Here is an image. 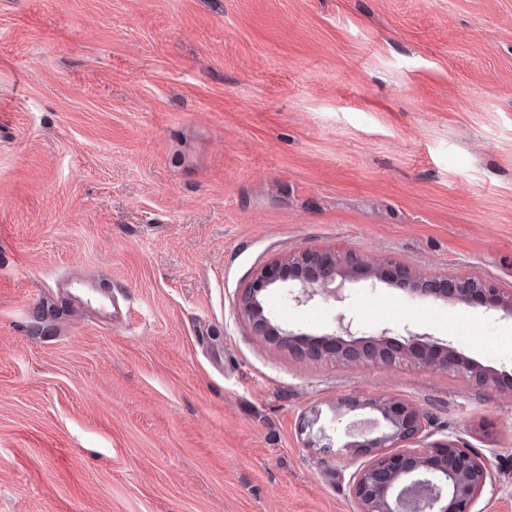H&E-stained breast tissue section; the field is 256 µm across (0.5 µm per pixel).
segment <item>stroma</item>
<instances>
[{"label":"stroma","mask_w":512,"mask_h":512,"mask_svg":"<svg viewBox=\"0 0 512 512\" xmlns=\"http://www.w3.org/2000/svg\"><path fill=\"white\" fill-rule=\"evenodd\" d=\"M303 251L512 288V0H0V512H356L299 432L342 397L420 408L512 512V383L252 333ZM345 294L265 304L512 364L510 319Z\"/></svg>","instance_id":"1"}]
</instances>
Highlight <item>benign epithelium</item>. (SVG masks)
Listing matches in <instances>:
<instances>
[{"label": "benign epithelium", "mask_w": 512, "mask_h": 512, "mask_svg": "<svg viewBox=\"0 0 512 512\" xmlns=\"http://www.w3.org/2000/svg\"><path fill=\"white\" fill-rule=\"evenodd\" d=\"M279 269L255 273L241 295L240 305L253 332L299 359H335L347 363L368 361L383 365L410 362L426 369L494 387L497 371L482 367L456 349L448 340L408 328L399 337L384 328L369 335L342 315L330 332L312 335L282 327L264 307L265 291L276 288L296 307L321 300H341L342 287L357 271L366 274L372 286L385 282L410 298L430 297L451 305L483 307L490 315L512 318V289L472 277H420L398 267L389 278L377 264L332 252H304L289 257ZM365 406L379 414L384 430L366 437L346 431L334 443L319 425L321 411L305 413L300 430L307 445L325 454L348 456L358 465L351 473L349 492L357 512H473V505L491 480L486 458L447 435L435 442L422 436L425 414L416 406L388 398L365 404L350 398L336 400L339 421Z\"/></svg>", "instance_id": "obj_1"}]
</instances>
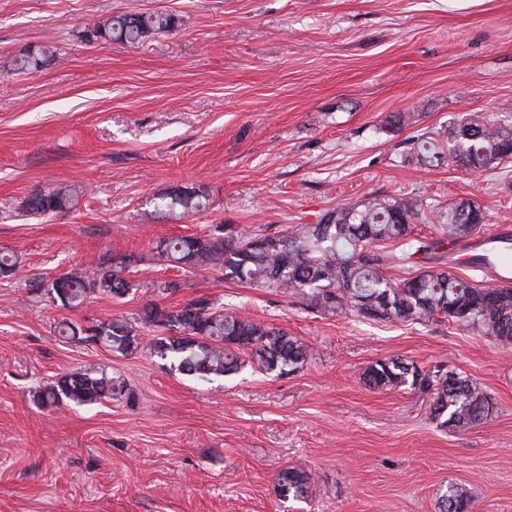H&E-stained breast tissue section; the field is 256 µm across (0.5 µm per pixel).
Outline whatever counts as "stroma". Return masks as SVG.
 I'll return each mask as SVG.
<instances>
[{"label":"stroma","instance_id":"obj_1","mask_svg":"<svg viewBox=\"0 0 512 512\" xmlns=\"http://www.w3.org/2000/svg\"><path fill=\"white\" fill-rule=\"evenodd\" d=\"M122 12L177 27L135 46L84 40ZM42 46L39 70L11 74ZM492 111H512V0L464 12L448 0H0V248L21 267L0 277V512H439L452 484L473 512H512V349L448 323L320 317L151 259L164 237L312 224L339 203L396 195L477 200L490 235L512 225V163L471 174L408 152L457 114ZM393 112L420 119L389 133ZM68 184L83 190L74 208L24 215L31 190ZM179 186L205 187L208 208L155 213L151 197ZM116 254L136 257L142 289L77 309L35 289ZM175 277V293L153 292ZM203 293L306 341L312 360L200 385L145 352L56 331ZM392 356L475 378L494 411L466 431L438 428L422 393L362 383ZM89 365L123 378L134 401L34 403V389ZM291 465L314 475L306 498L280 495Z\"/></svg>","mask_w":512,"mask_h":512}]
</instances>
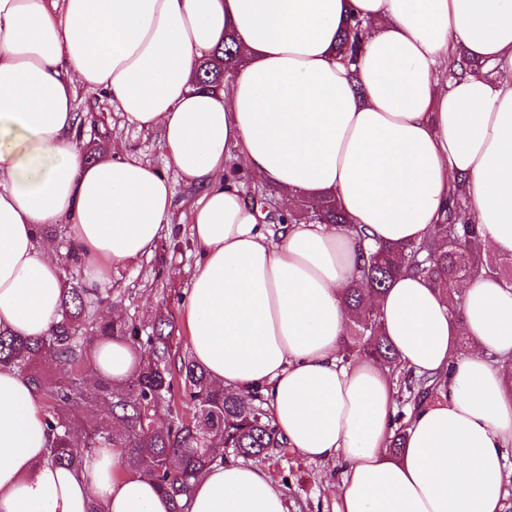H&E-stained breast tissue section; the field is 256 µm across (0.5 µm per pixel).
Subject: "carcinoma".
Segmentation results:
<instances>
[{
  "label": "carcinoma",
  "mask_w": 512,
  "mask_h": 512,
  "mask_svg": "<svg viewBox=\"0 0 512 512\" xmlns=\"http://www.w3.org/2000/svg\"><path fill=\"white\" fill-rule=\"evenodd\" d=\"M365 38V29L354 19L346 24L336 46V59L346 65L356 62ZM234 39L227 36L215 57L200 61L196 88L205 91L219 87L232 76L242 59L233 49ZM483 64L468 58L448 63L452 76L478 70ZM258 207L267 224H337L355 233L358 241L365 235L331 199L301 201L284 216L271 199L246 196ZM469 211V200L460 190V180L452 182L448 193L447 223L438 225L435 237L407 244L380 243L362 252V265L344 291V302L353 313L347 327L344 355H364L391 369L399 368L395 349L384 330L381 315L368 306L373 293L382 294L387 284L402 274L425 279L448 299L449 313L462 317L463 299L455 295L457 281L483 272L495 273L512 286V256L483 255L476 240L479 225L459 221ZM63 261L81 271L79 257L71 251L67 237L59 242ZM112 304V290H91L82 278L67 282L61 300V320L51 335L22 337L0 330V365L15 369L41 394L49 435L52 437L49 459L52 463L78 468L96 449L109 446L121 450L125 468L148 471L157 486L175 502L174 512H186L183 501L190 498L195 482L206 468L224 463V449L247 459L261 457L270 448L284 447L258 395L245 400L224 391L189 357L175 358L172 331L159 319L151 331L143 333L134 322L105 321L103 308ZM119 336L144 351L139 370L125 383L88 378L91 345ZM58 365L63 375L54 376L46 367ZM404 389L413 405L422 404L442 387L441 380L406 372ZM98 403L107 409V417L94 422L80 417L86 406ZM169 417L164 427L156 418ZM398 414L394 436L388 451L403 448L406 425Z\"/></svg>",
  "instance_id": "carcinoma-1"
}]
</instances>
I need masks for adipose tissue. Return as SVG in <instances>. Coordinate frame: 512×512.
Masks as SVG:
<instances>
[{"label": "adipose tissue", "mask_w": 512, "mask_h": 512, "mask_svg": "<svg viewBox=\"0 0 512 512\" xmlns=\"http://www.w3.org/2000/svg\"><path fill=\"white\" fill-rule=\"evenodd\" d=\"M367 27L355 68L335 58L349 16ZM232 35L244 63L223 87L194 86ZM494 76L447 78L456 50ZM123 124L159 134L167 170L112 145H78V91ZM275 187L283 208L335 197L373 242L432 237L462 177L481 245L512 256V0H0V329L50 335L61 269L40 227L63 224L87 287L153 251L173 222L172 177L199 192L197 261L183 321L196 363L224 389L259 392L301 457L341 464L336 512H503L512 486V287L464 282L463 319L422 278L377 299L402 368L448 378L450 395L396 410L388 368L344 359L343 290L361 263L346 228L264 232L229 164ZM474 348L458 352L459 337ZM94 377L124 383L141 353L91 350ZM37 390L0 367V512H173L119 450L81 468L49 462ZM190 512H287L266 467L229 461L195 483Z\"/></svg>", "instance_id": "ef3b65f1"}]
</instances>
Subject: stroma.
Instances as JSON below:
<instances>
[{"label":"stroma","instance_id":"obj_1","mask_svg":"<svg viewBox=\"0 0 512 512\" xmlns=\"http://www.w3.org/2000/svg\"><path fill=\"white\" fill-rule=\"evenodd\" d=\"M77 108L94 115L97 127L84 135L83 150H90L104 134L124 141L131 152L158 168L166 162L156 133L120 126L109 101L98 94L80 92ZM175 215L170 230L164 231L151 255L112 270L109 286L112 302L125 320L150 326L156 319H169L174 327L173 349L176 355L188 353L186 328L182 318V300L195 268L197 246L190 229V212L197 192L181 180L173 182ZM275 483L281 485L288 512H336V500L330 487L336 482V466L310 461L291 448H276L265 457Z\"/></svg>","mask_w":512,"mask_h":512}]
</instances>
—————
**INSTRUCTION**
Copy every line from the records above that contains the word "item".

**FULL SOLUTION**
segment <item>stroma</item>
Highlight <item>benign epithelium</item>. (SVG masks)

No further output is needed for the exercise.